:: EXERCISE PROMPT ::
Repeat the whole listing word for word, skipping pictures.

:: EXERCISE INPUTS ::
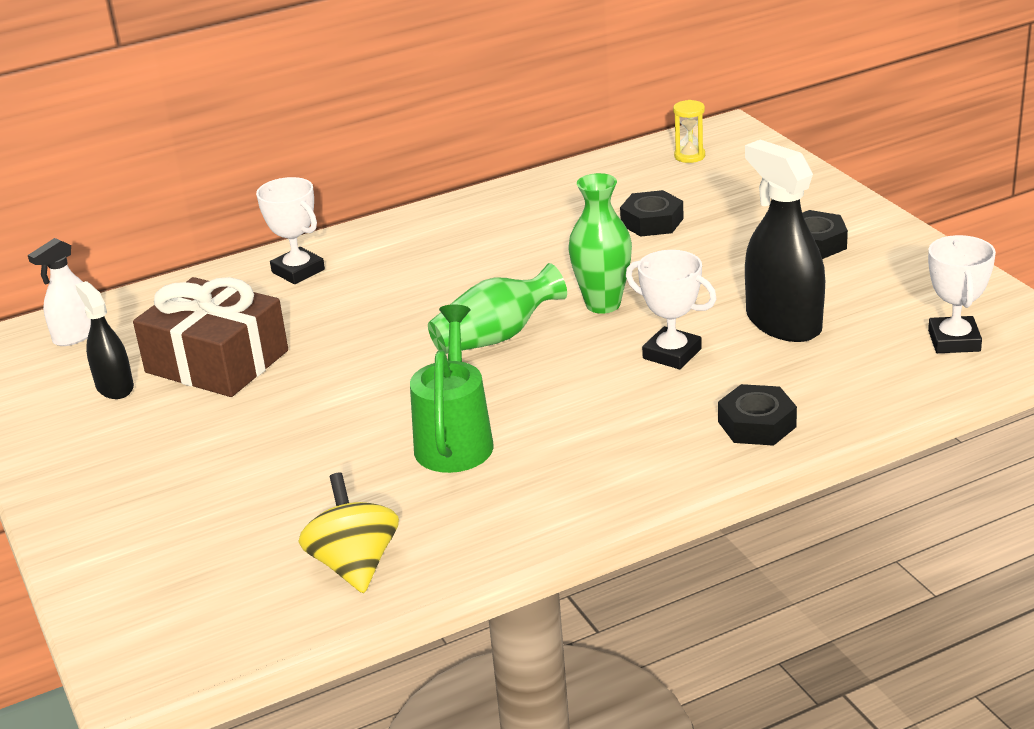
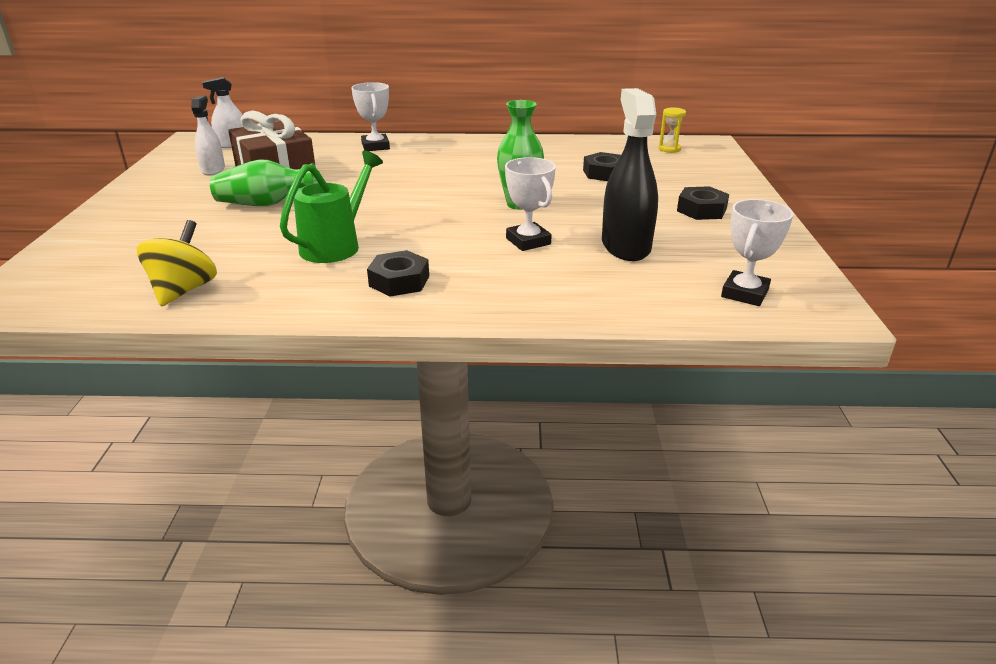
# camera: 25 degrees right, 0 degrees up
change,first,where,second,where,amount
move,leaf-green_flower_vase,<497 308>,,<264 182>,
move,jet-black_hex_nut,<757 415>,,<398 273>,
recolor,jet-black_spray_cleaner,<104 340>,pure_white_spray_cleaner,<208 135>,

:: PROBLEM SOLUTION ::
# camera: 25 degrees right, 0 degrees up
change,first,where,second,where,amount
move,leaf-green_flower_vase,<497 308>,,<264 182>,
move,jet-black_hex_nut,<757 415>,,<398 273>,
recolor,jet-black_spray_cleaner,<104 340>,pure_white_spray_cleaner,<208 135>,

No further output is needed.